**What the task asks:** Every entry is to be returned as it stands, apart from the pictures.

**Records for the exercise:**
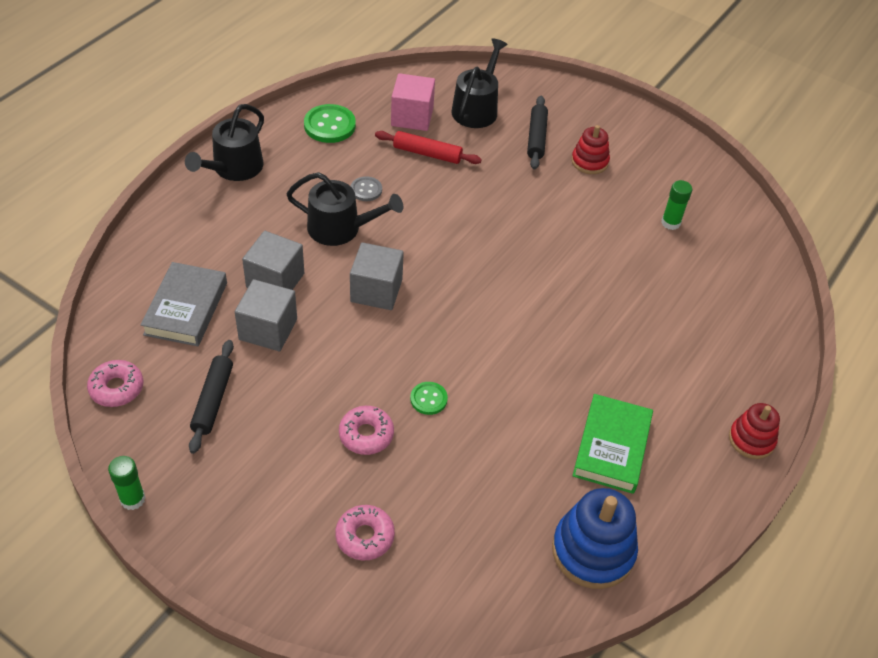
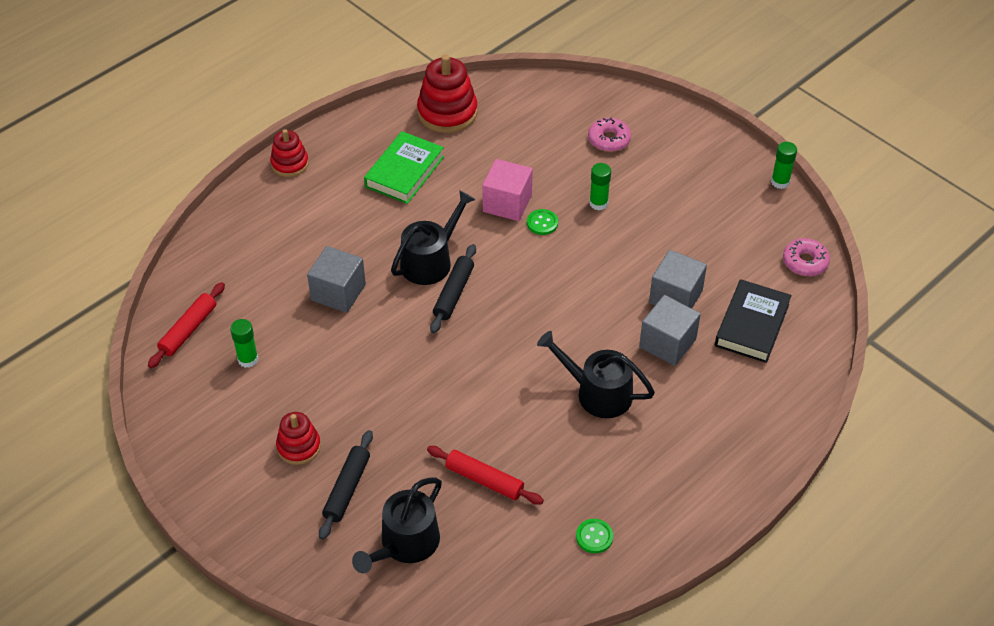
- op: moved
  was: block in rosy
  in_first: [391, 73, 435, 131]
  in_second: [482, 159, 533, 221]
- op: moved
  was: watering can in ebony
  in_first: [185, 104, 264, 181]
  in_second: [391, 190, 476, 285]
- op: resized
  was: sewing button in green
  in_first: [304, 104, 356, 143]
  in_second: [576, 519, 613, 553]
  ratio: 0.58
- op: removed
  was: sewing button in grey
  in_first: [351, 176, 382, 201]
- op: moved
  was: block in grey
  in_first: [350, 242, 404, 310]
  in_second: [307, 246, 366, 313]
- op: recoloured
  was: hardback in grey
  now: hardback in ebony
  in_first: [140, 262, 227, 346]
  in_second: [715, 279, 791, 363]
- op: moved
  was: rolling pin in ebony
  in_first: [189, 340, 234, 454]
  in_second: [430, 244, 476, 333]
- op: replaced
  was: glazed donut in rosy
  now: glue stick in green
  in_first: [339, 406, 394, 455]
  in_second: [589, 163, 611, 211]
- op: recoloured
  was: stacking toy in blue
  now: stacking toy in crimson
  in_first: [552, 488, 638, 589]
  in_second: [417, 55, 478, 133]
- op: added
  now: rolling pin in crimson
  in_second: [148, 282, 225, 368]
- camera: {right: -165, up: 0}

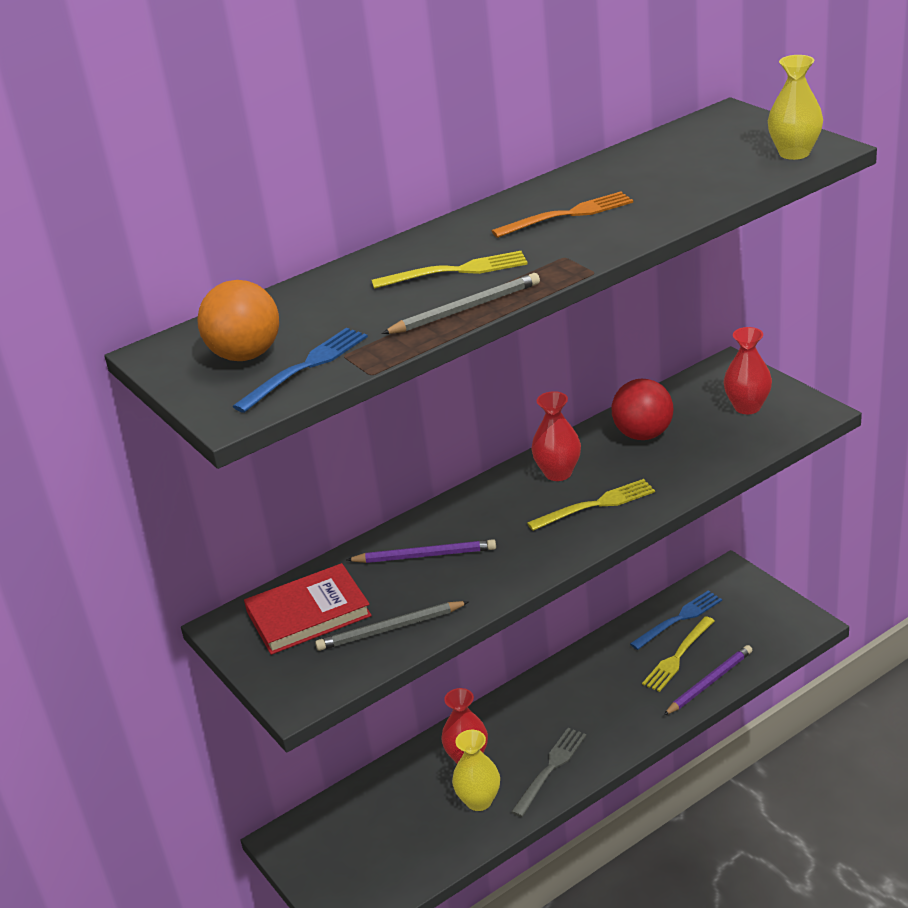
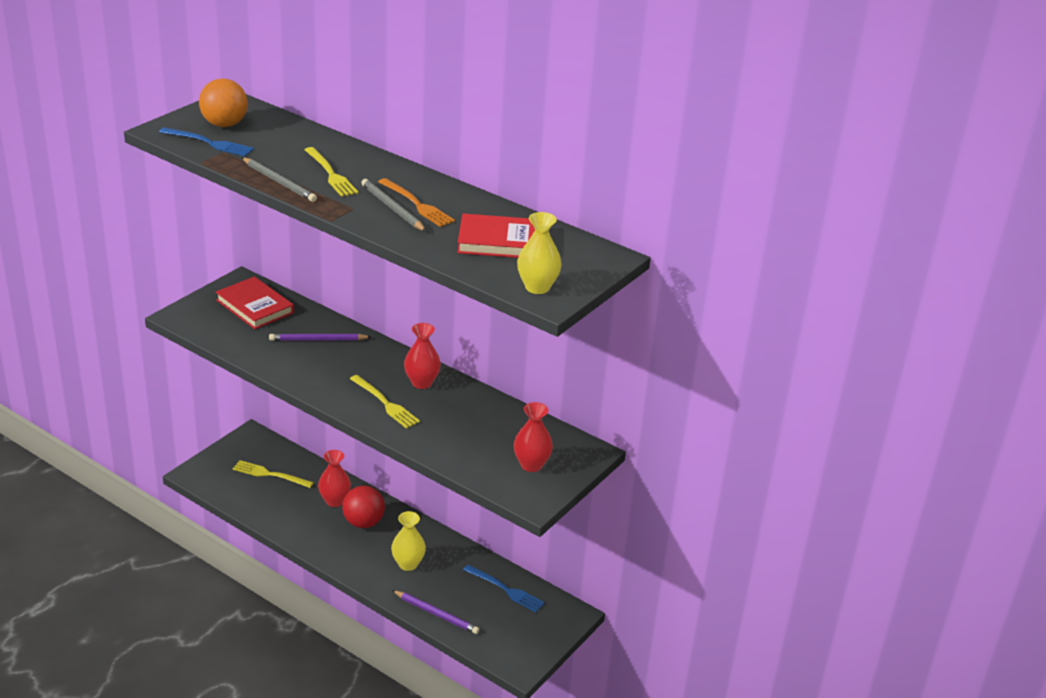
- op: moved
  was: ball in crimson
  in_first: [612, 379, 673, 440]
  in_second: [342, 485, 385, 528]
- op: turned
  was: lead pencil in royal purple
  in_first: [346, 539, 496, 563]
  in_second: [269, 334, 371, 341]
  clockwise: 105
- op: moved
  was: lead pencil in grey
  in_first: [315, 601, 469, 651]
  in_second: [361, 179, 427, 232]
- op: moved
  was: table fork in yellow
  in_first: [642, 616, 715, 692]
  in_second: [233, 460, 314, 488]
- op: removed
  was: table fork in grey
  in_first: [511, 728, 587, 817]
- op: moved
  was: vase in yellow
  in_first: [452, 730, 500, 811]
  in_second: [391, 511, 426, 571]
- op: added
  now: hardback in crimson
  in_second: [457, 213, 535, 258]
- camera: {right: 65, up: 0}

**Expected answer:**
- op: moved
  was: block in rosy
  in_first: [391, 73, 435, 131]
  in_second: [482, 159, 533, 221]
- op: moved
  was: watering can in ebony
  in_first: [185, 104, 264, 181]
  in_second: [391, 190, 476, 285]
- op: resized
  was: sewing button in green
  in_first: [304, 104, 356, 143]
  in_second: [576, 519, 613, 553]
  ratio: 0.58
- op: removed
  was: sewing button in grey
  in_first: [351, 176, 382, 201]
- op: moved
  was: block in grey
  in_first: [350, 242, 404, 310]
  in_second: [307, 246, 366, 313]
- op: recoloured
  was: hardback in grey
  now: hardback in ebony
  in_first: [140, 262, 227, 346]
  in_second: [715, 279, 791, 363]
- op: moved
  was: rolling pin in ebony
  in_first: [189, 340, 234, 454]
  in_second: [430, 244, 476, 333]
- op: replaced
  was: glazed donut in rosy
  now: glue stick in green
  in_first: [339, 406, 394, 455]
  in_second: [589, 163, 611, 211]
- op: recoloured
  was: stacking toy in blue
  now: stacking toy in crimson
  in_first: [552, 488, 638, 589]
  in_second: [417, 55, 478, 133]
- op: added
  now: rolling pin in crimson
  in_second: [148, 282, 225, 368]
- camera: {right: -165, up: 0}

- op: moved
  was: ball in crimson
  in_first: [612, 379, 673, 440]
  in_second: [342, 485, 385, 528]
- op: turned
  was: lead pencil in royal purple
  in_first: [346, 539, 496, 563]
  in_second: [269, 334, 371, 341]
  clockwise: 105
- op: moved
  was: lead pencil in grey
  in_first: [315, 601, 469, 651]
  in_second: [361, 179, 427, 232]
- op: moved
  was: table fork in yellow
  in_first: [642, 616, 715, 692]
  in_second: [233, 460, 314, 488]
- op: removed
  was: table fork in grey
  in_first: [511, 728, 587, 817]
- op: moved
  was: vase in yellow
  in_first: [452, 730, 500, 811]
  in_second: [391, 511, 426, 571]
- op: added
  now: hardback in crimson
  in_second: [457, 213, 535, 258]
- camera: {right: 65, up: 0}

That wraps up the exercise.